[Before-and-after object lists]
-------------------------

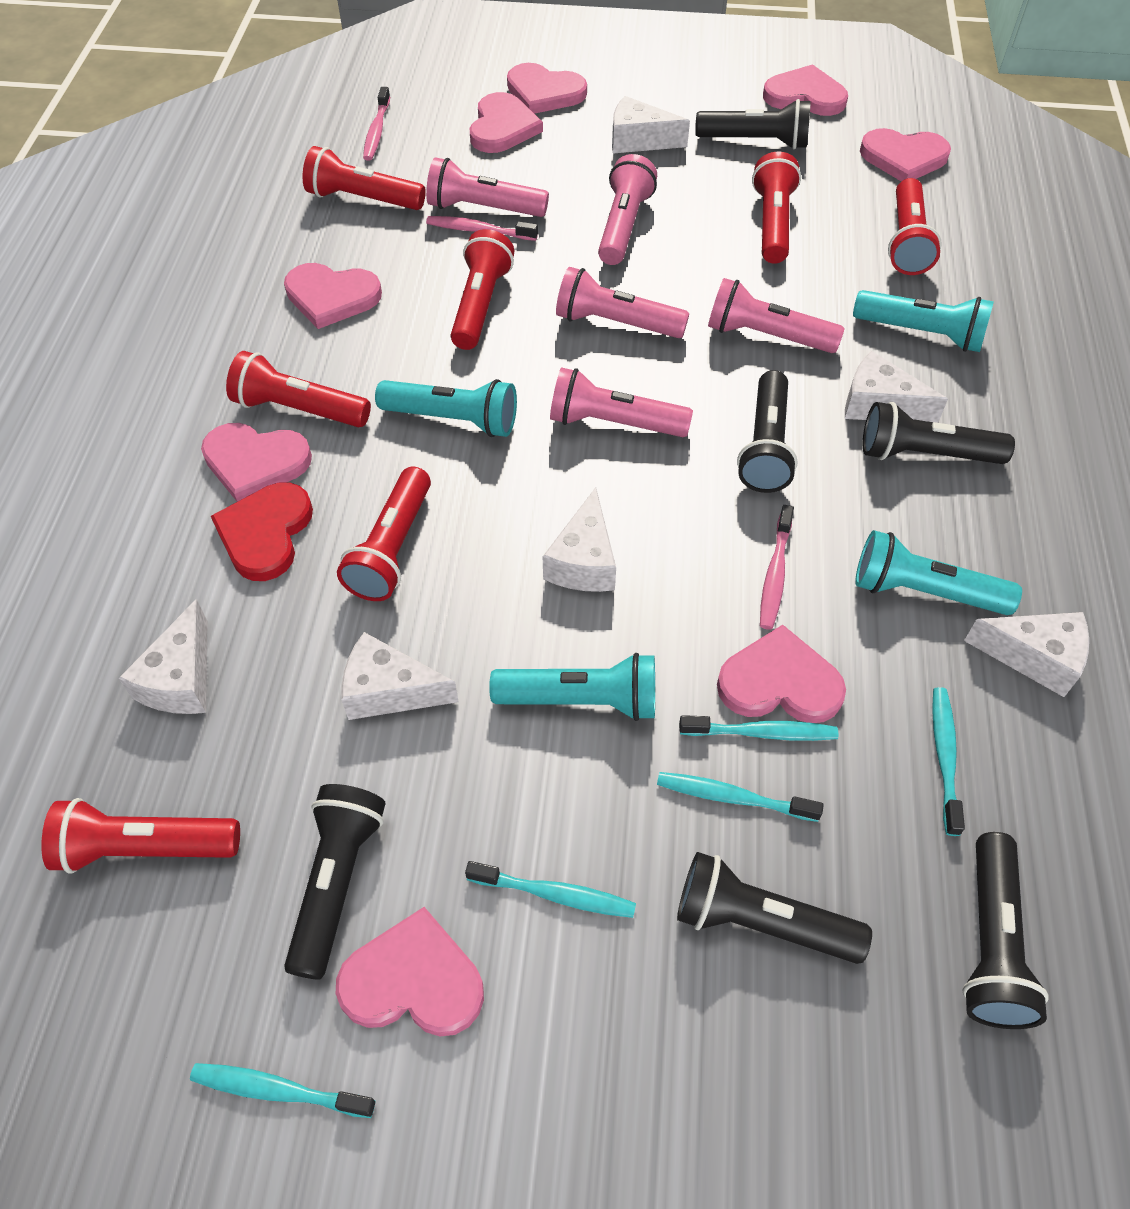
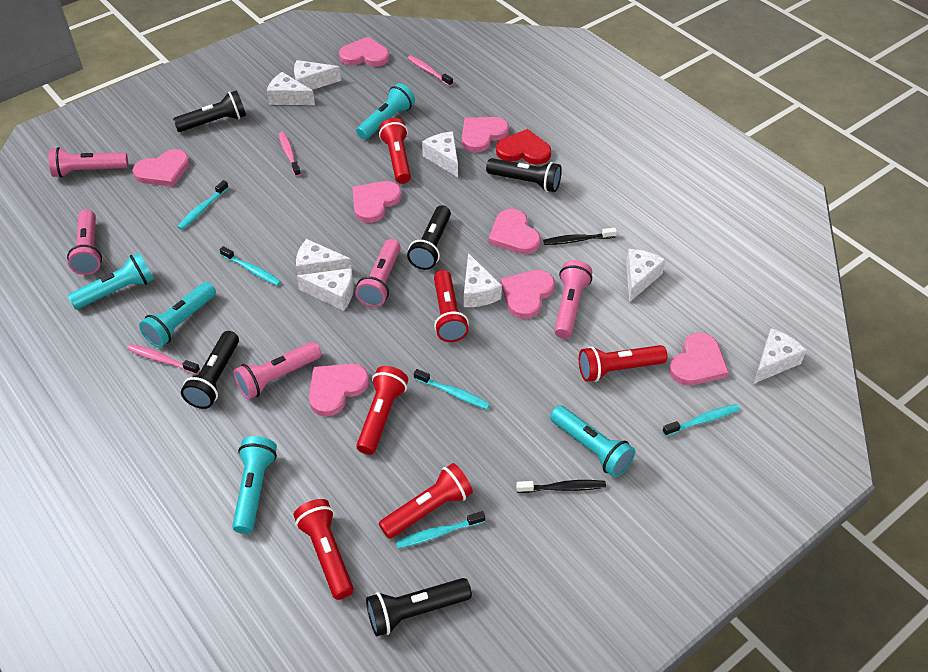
black flashlight: 6 -> 5
black toothbrush: 0 -> 2
red flashlight: 7 -> 6
turquoise flashlight: 4 -> 5
white cheese: 6 -> 8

-------------------------

**The task**
Exact copy, no pictures: return the entries word for word.

**Your solution**
black flashlight: 6 -> 5
black toothbrush: 0 -> 2
red flashlight: 7 -> 6
turquoise flashlight: 4 -> 5
white cheese: 6 -> 8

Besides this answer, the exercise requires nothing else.